### Your assignment
Reproduce all of the data, making sure that no line differs from the original.

++++ Provided information ++++

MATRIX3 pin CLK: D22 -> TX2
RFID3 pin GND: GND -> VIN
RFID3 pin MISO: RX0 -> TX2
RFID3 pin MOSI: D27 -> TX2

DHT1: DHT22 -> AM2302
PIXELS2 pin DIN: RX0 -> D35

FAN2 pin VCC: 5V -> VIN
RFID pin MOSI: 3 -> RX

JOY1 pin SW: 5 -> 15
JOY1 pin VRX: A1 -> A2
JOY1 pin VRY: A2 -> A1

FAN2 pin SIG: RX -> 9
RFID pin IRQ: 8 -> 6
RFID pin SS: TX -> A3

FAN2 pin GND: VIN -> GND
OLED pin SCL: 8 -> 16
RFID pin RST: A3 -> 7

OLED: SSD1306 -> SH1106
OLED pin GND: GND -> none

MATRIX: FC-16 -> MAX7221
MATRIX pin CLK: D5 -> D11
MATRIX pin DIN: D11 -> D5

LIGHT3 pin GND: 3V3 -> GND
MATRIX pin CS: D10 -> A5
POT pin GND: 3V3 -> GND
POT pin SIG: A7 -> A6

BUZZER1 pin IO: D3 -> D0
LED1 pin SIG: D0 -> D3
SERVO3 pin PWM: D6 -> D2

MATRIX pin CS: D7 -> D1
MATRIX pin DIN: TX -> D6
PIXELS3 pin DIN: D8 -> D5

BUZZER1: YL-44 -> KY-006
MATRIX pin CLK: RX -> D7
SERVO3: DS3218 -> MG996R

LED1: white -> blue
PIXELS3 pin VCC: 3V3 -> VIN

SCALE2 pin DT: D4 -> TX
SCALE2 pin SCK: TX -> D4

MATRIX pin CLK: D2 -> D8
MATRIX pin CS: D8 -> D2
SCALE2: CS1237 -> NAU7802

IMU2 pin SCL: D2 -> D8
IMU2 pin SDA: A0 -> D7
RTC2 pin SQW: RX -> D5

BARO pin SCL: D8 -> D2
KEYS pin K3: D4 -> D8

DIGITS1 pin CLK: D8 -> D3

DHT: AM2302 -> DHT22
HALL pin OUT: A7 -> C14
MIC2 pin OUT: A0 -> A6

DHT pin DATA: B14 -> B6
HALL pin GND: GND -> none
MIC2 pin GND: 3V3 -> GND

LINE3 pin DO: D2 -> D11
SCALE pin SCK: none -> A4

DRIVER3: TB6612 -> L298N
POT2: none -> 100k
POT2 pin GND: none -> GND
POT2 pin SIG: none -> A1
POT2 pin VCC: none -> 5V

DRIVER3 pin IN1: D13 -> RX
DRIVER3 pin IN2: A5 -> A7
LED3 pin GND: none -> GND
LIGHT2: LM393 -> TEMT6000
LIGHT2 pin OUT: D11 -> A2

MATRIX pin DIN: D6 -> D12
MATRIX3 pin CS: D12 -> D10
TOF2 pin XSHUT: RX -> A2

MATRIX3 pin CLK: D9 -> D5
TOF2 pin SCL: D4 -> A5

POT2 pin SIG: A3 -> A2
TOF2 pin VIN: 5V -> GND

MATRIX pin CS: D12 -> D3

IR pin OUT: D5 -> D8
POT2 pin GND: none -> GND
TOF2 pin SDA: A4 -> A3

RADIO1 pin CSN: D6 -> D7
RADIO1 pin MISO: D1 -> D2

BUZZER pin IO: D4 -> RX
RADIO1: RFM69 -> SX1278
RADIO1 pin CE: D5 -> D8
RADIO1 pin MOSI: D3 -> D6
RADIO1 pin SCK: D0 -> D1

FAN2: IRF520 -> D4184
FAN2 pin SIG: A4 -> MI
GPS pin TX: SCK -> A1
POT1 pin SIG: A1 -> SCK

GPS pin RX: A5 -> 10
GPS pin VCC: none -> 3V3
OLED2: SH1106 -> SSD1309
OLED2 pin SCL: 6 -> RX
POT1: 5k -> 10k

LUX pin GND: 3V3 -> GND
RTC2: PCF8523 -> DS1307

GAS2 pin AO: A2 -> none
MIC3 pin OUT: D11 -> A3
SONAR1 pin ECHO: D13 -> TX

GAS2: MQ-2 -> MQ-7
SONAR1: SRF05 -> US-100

++++

### Output of the task
MATRIX3 pin CLK: D22 -> TX2
RFID3 pin GND: GND -> VIN
RFID3 pin MISO: RX0 -> TX2
RFID3 pin MOSI: D27 -> TX2

DHT1: DHT22 -> AM2302
PIXELS2 pin DIN: RX0 -> D35

FAN2 pin VCC: 5V -> VIN
RFID pin MOSI: 3 -> RX

JOY1 pin SW: 5 -> 15
JOY1 pin VRX: A1 -> A2
JOY1 pin VRY: A2 -> A1

FAN2 pin SIG: RX -> 9
RFID pin IRQ: 8 -> 6
RFID pin SS: TX -> A3

FAN2 pin GND: VIN -> GND
OLED pin SCL: 8 -> 16
RFID pin RST: A3 -> 7

OLED: SSD1306 -> SH1106
OLED pin GND: GND -> none

MATRIX: FC-16 -> MAX7221
MATRIX pin CLK: D5 -> D11
MATRIX pin DIN: D11 -> D5

LIGHT3 pin GND: 3V3 -> GND
MATRIX pin CS: D10 -> A5
POT pin GND: 3V3 -> GND
POT pin SIG: A7 -> A6

BUZZER1 pin IO: D3 -> D0
LED1 pin SIG: D0 -> D3
SERVO3 pin PWM: D6 -> D2

MATRIX pin CS: D7 -> D1
MATRIX pin DIN: TX -> D6
PIXELS3 pin DIN: D8 -> D5

BUZZER1: YL-44 -> KY-006
MATRIX pin CLK: RX -> D7
SERVO3: DS3218 -> MG996R

LED1: white -> blue
PIXELS3 pin VCC: 3V3 -> VIN

SCALE2 pin DT: D4 -> TX
SCALE2 pin SCK: TX -> D4

MATRIX pin CLK: D2 -> D8
MATRIX pin CS: D8 -> D2
SCALE2: CS1237 -> NAU7802

IMU2 pin SCL: D2 -> D8
IMU2 pin SDA: A0 -> D7
RTC2 pin SQW: RX -> D5

BARO pin SCL: D8 -> D2
KEYS pin K3: D4 -> D8

DIGITS1 pin CLK: D8 -> D3

DHT: AM2302 -> DHT22
HALL pin OUT: A7 -> C14
MIC2 pin OUT: A0 -> A6

DHT pin DATA: B14 -> B6
HALL pin GND: GND -> none
MIC2 pin GND: 3V3 -> GND

LINE3 pin DO: D2 -> D11
SCALE pin SCK: none -> A4

DRIVER3: TB6612 -> L298N
POT2: none -> 100k
POT2 pin GND: none -> GND
POT2 pin SIG: none -> A1
POT2 pin VCC: none -> 5V

DRIVER3 pin IN1: D13 -> RX
DRIVER3 pin IN2: A5 -> A7
LED3 pin GND: none -> GND
LIGHT2: LM393 -> TEMT6000
LIGHT2 pin OUT: D11 -> A2

MATRIX pin DIN: D6 -> D12
MATRIX3 pin CS: D12 -> D10
TOF2 pin XSHUT: RX -> A2

MATRIX3 pin CLK: D9 -> D5
TOF2 pin SCL: D4 -> A5

POT2 pin SIG: A3 -> A2
TOF2 pin VIN: 5V -> GND

MATRIX pin CS: D12 -> D3

IR pin OUT: D5 -> D8
POT2 pin GND: none -> GND
TOF2 pin SDA: A4 -> A3

RADIO1 pin CSN: D6 -> D7
RADIO1 pin MISO: D1 -> D2

BUZZER pin IO: D4 -> RX
RADIO1: RFM69 -> SX1278
RADIO1 pin CE: D5 -> D8
RADIO1 pin MOSI: D3 -> D6
RADIO1 pin SCK: D0 -> D1

FAN2: IRF520 -> D4184
FAN2 pin SIG: A4 -> MI
GPS pin TX: SCK -> A1
POT1 pin SIG: A1 -> SCK

GPS pin RX: A5 -> 10
GPS pin VCC: none -> 3V3
OLED2: SH1106 -> SSD1309
OLED2 pin SCL: 6 -> RX
POT1: 5k -> 10k

LUX pin GND: 3V3 -> GND
RTC2: PCF8523 -> DS1307

GAS2 pin AO: A2 -> none
MIC3 pin OUT: D11 -> A3
SONAR1 pin ECHO: D13 -> TX

GAS2: MQ-2 -> MQ-7
SONAR1: SRF05 -> US-100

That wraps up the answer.